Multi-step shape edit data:
_____
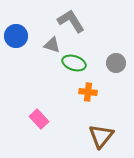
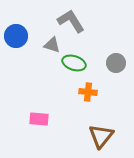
pink rectangle: rotated 42 degrees counterclockwise
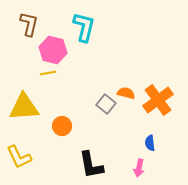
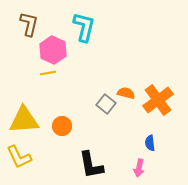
pink hexagon: rotated 12 degrees clockwise
yellow triangle: moved 13 px down
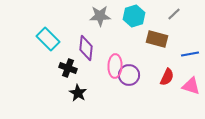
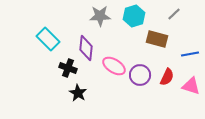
pink ellipse: moved 1 px left; rotated 60 degrees counterclockwise
purple circle: moved 11 px right
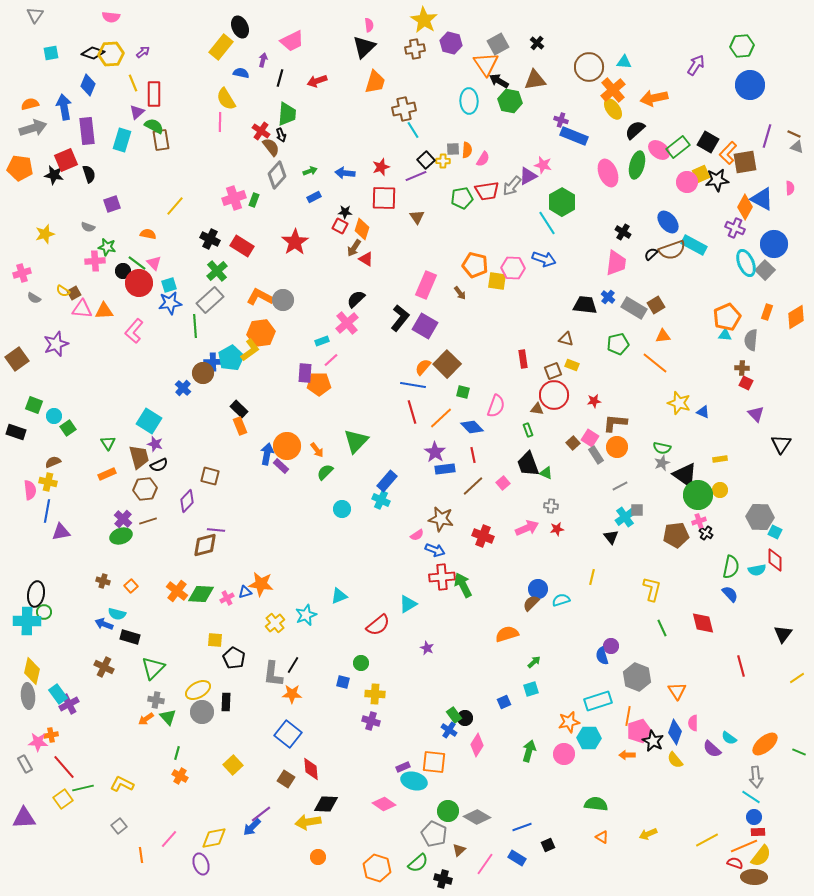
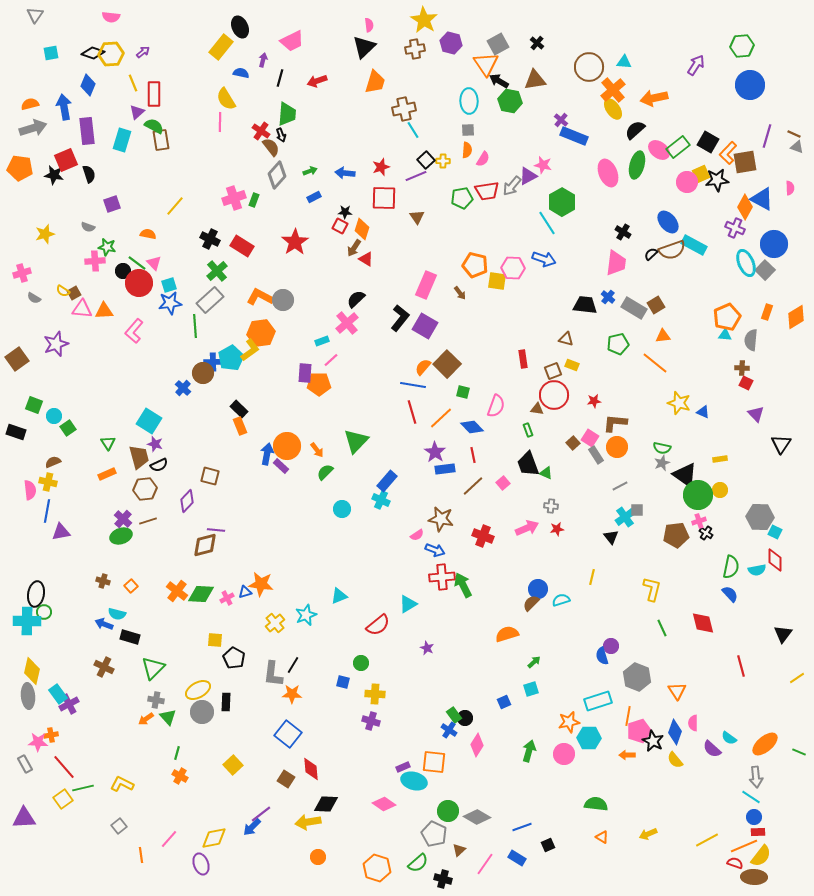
purple cross at (561, 120): rotated 24 degrees clockwise
gray square at (453, 149): moved 15 px right, 19 px up
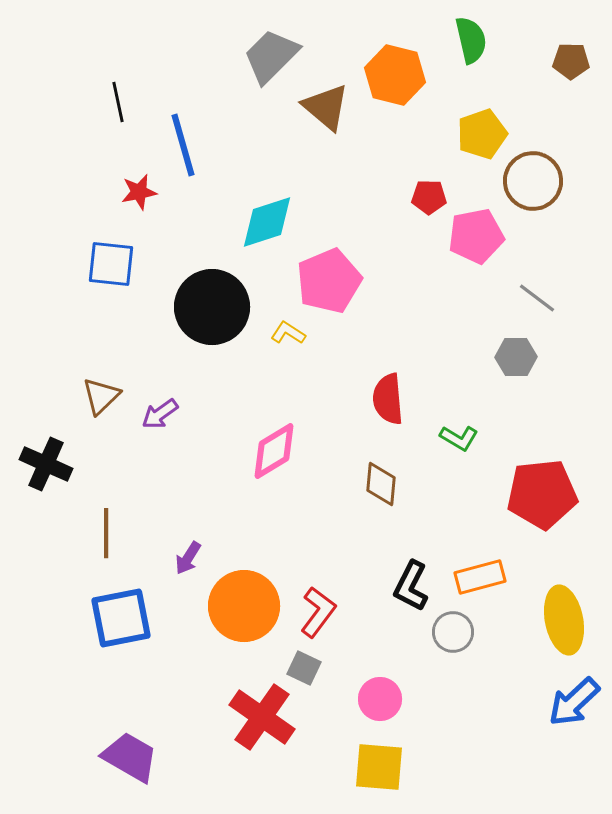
_____
Each record above must be retyped exactly as given, with the images excluded.

pink rectangle: rotated 42 degrees counterclockwise
pink hexagon: rotated 12 degrees clockwise
yellow triangle: moved 13 px down
pink ellipse: moved 1 px left; rotated 60 degrees counterclockwise
purple circle: moved 11 px right
purple cross at (561, 120): rotated 24 degrees clockwise
gray square at (453, 149): moved 15 px right, 19 px up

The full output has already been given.